■ **PROBLEM DESCRIPTION**: From the first line to the last, repeat the data exactly but leave out the pictures.

[Items from a dataset]

§

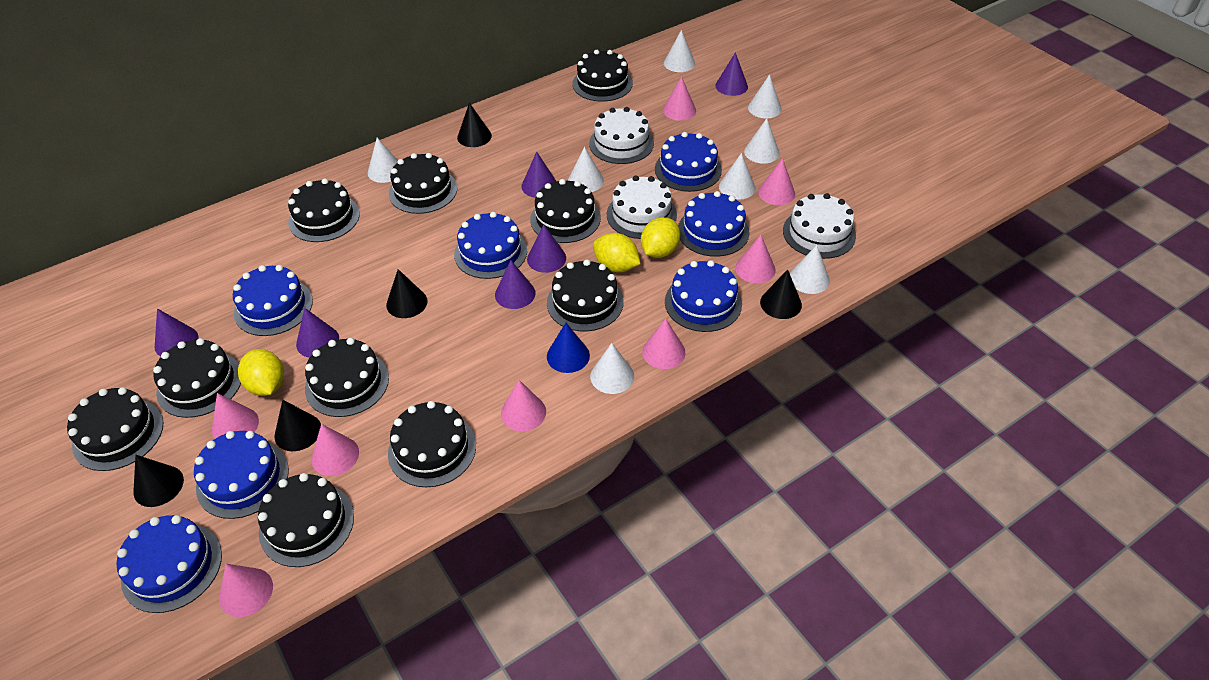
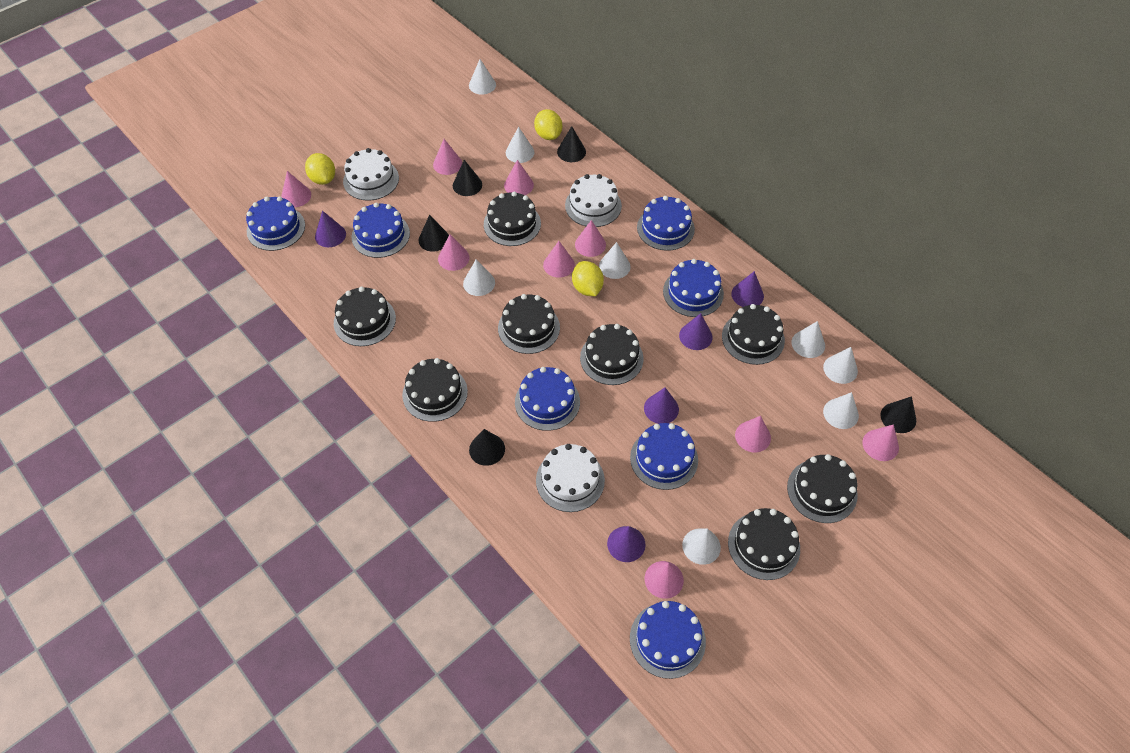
black cake: 10 -> 8
blue cone: 1 -> 0
pink cone: 8 -> 9
purple cone: 6 -> 5

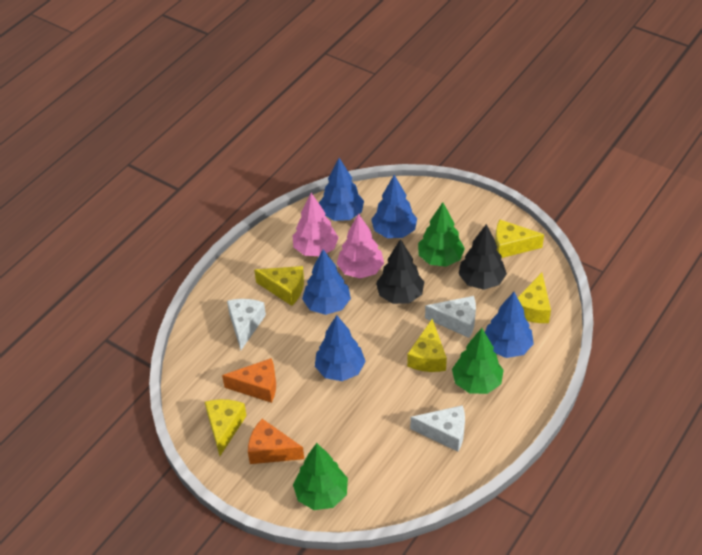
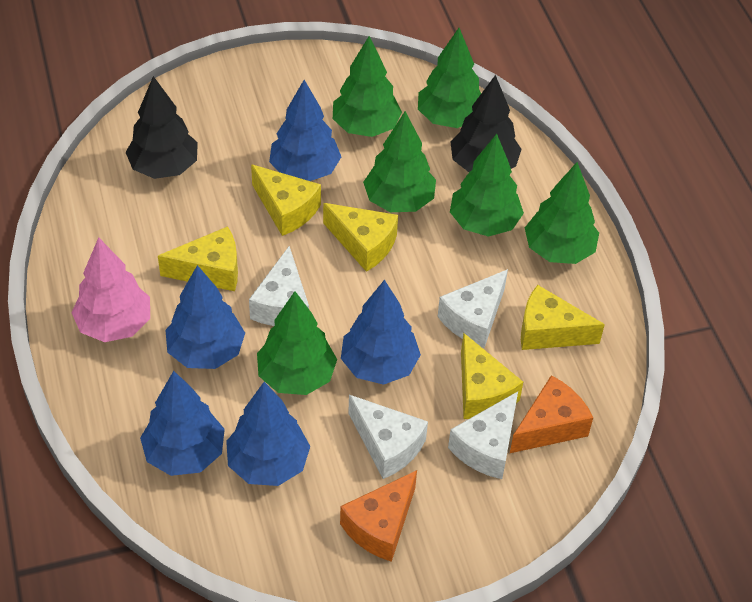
green tree: 3 -> 6
pink tree: 2 -> 1
white cheese: 3 -> 4

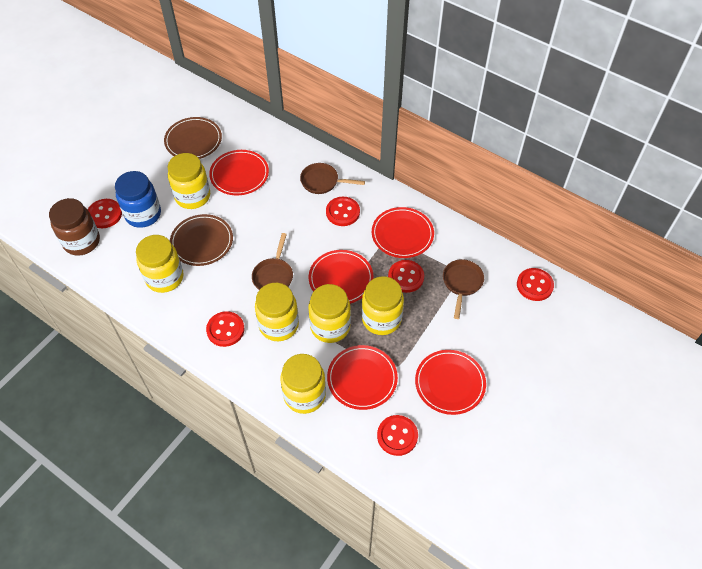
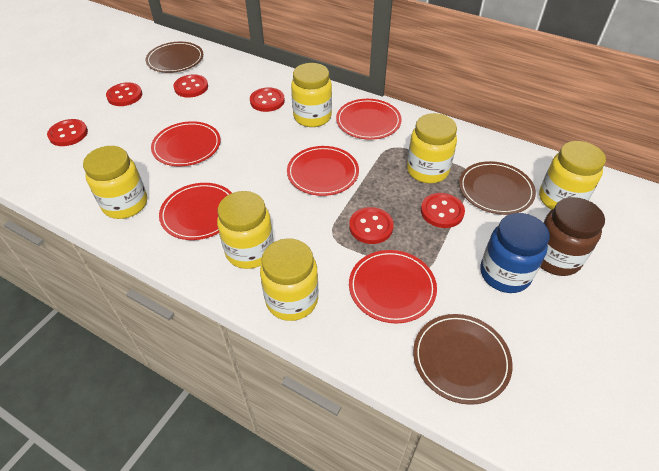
brown pan: 3 -> 0
brown plate: 2 -> 3

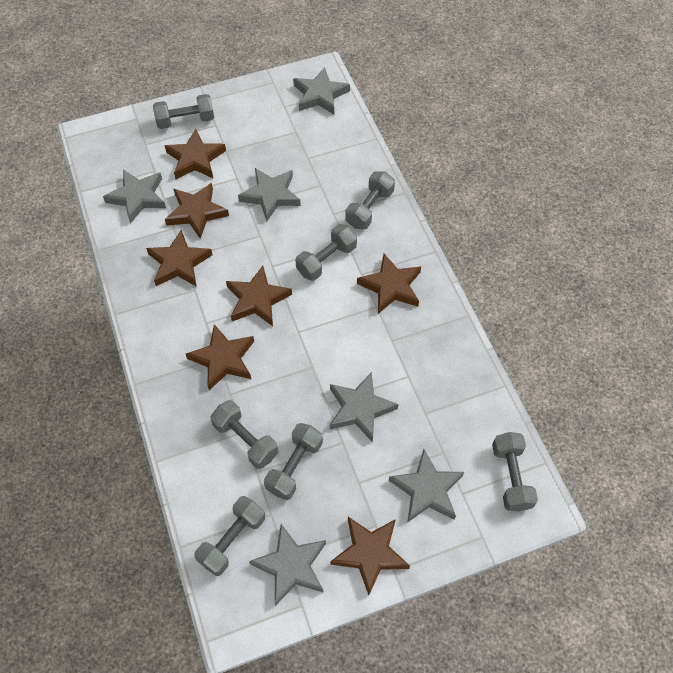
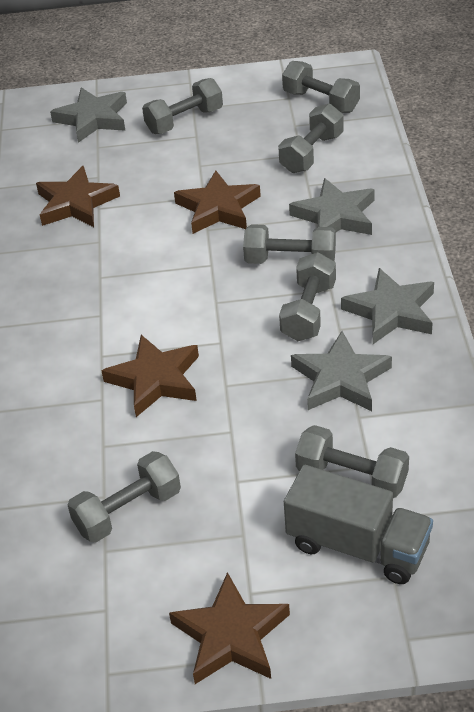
brown star: 7 -> 4
grey star: 6 -> 4
grey truck: 0 -> 1

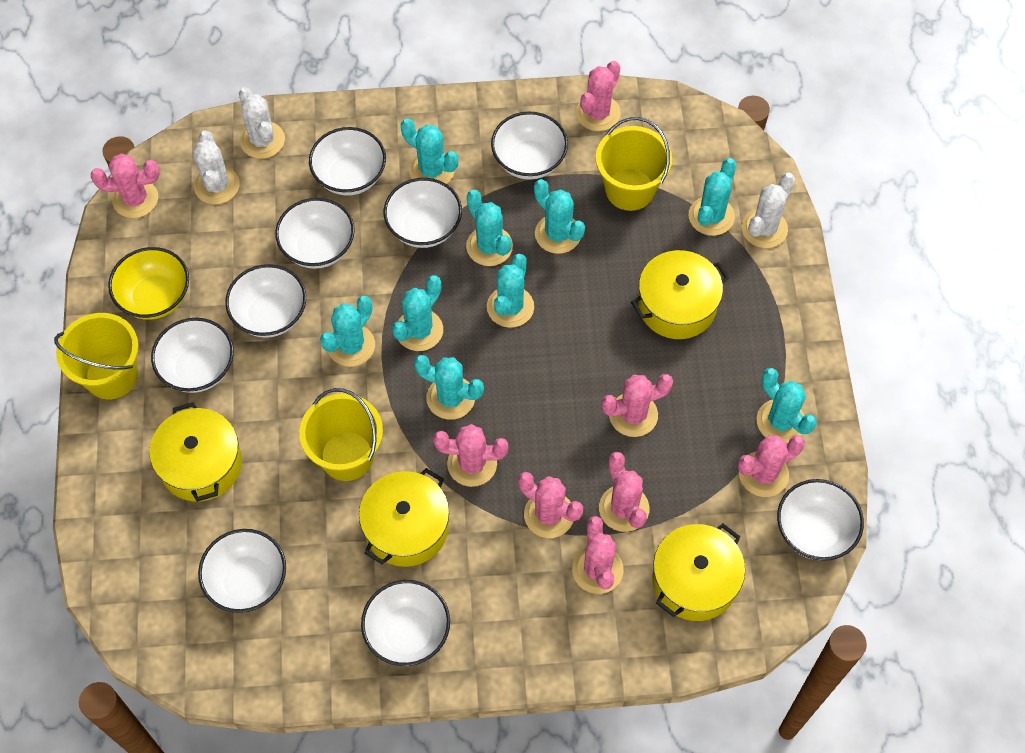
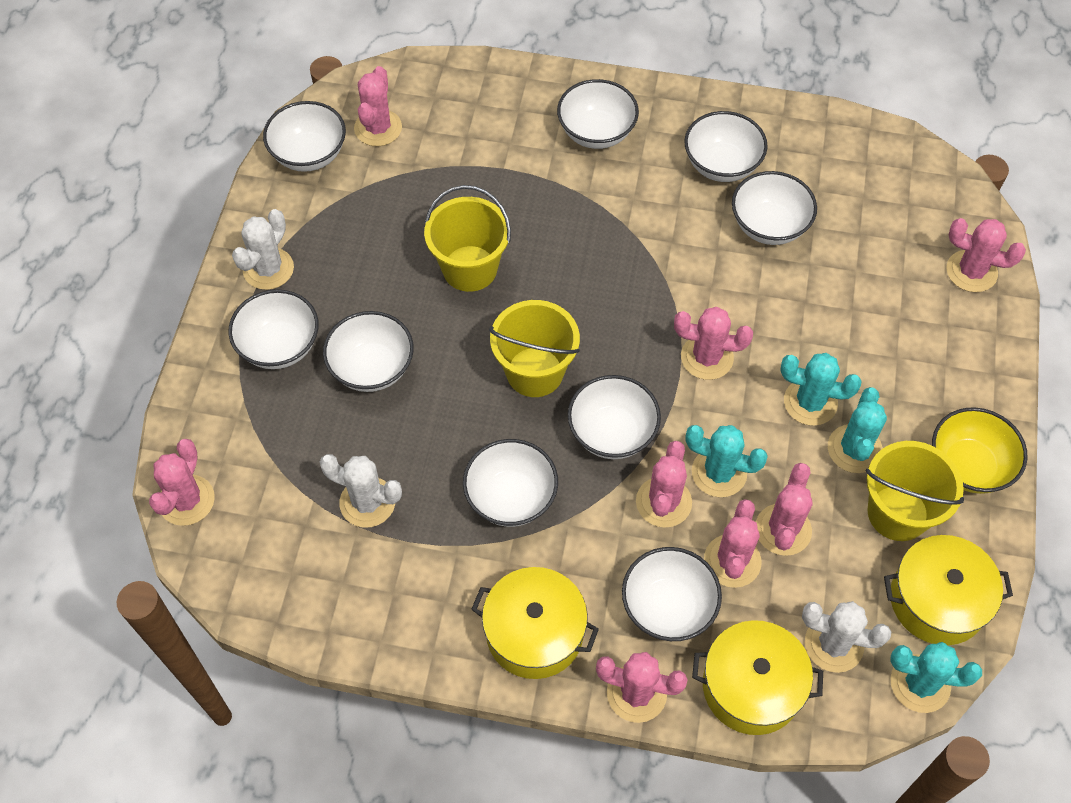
turquoise cactus: 9 -> 4
yellow pot: 4 -> 3

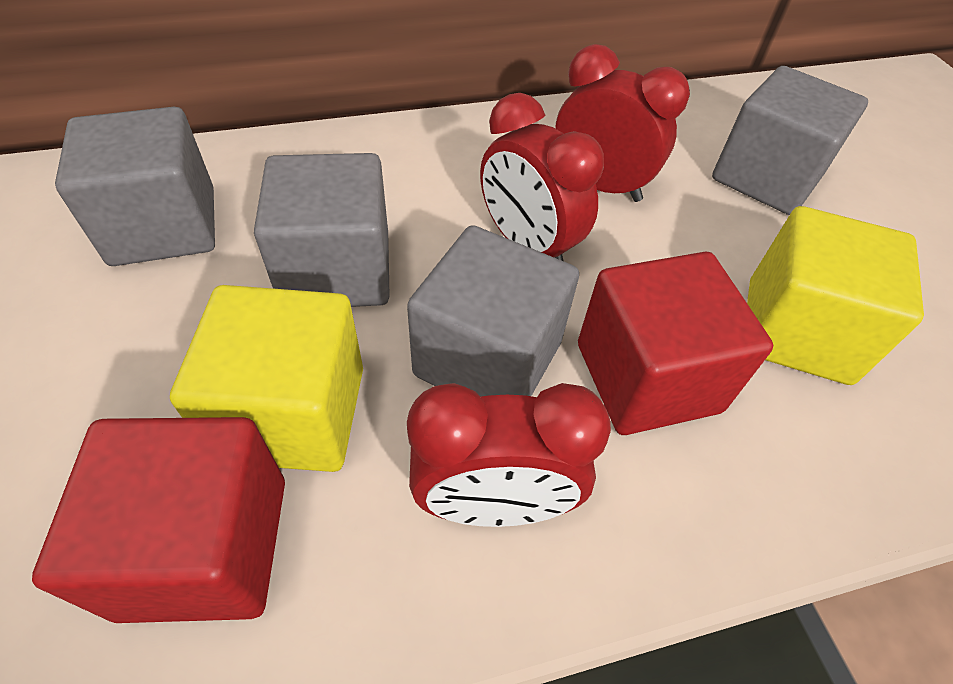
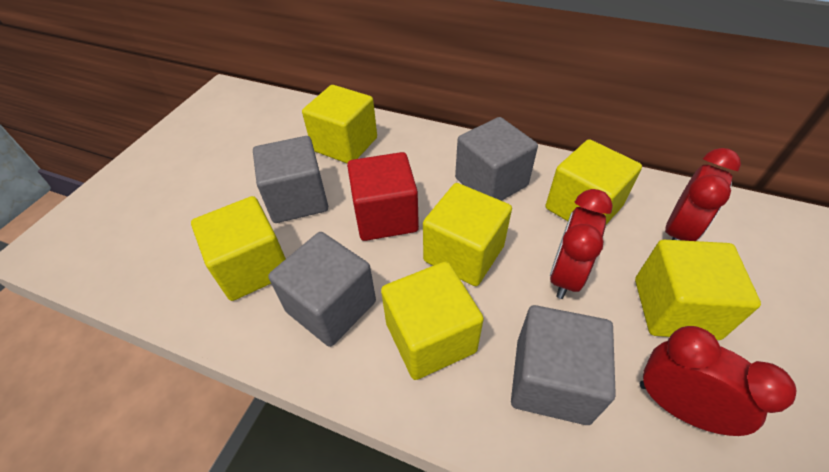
red cube: 2 -> 1
yellow cube: 2 -> 6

§

■ **TASK RESULT**:
black cake: 10 -> 8
blue cone: 1 -> 0
pink cone: 8 -> 9
purple cone: 6 -> 5

green tree: 3 -> 6
pink tree: 2 -> 1
white cheese: 3 -> 4

brown pan: 3 -> 0
brown plate: 2 -> 3

brown star: 7 -> 4
grey star: 6 -> 4
grey truck: 0 -> 1

turquoise cactus: 9 -> 4
yellow pot: 4 -> 3

red cube: 2 -> 1
yellow cube: 2 -> 6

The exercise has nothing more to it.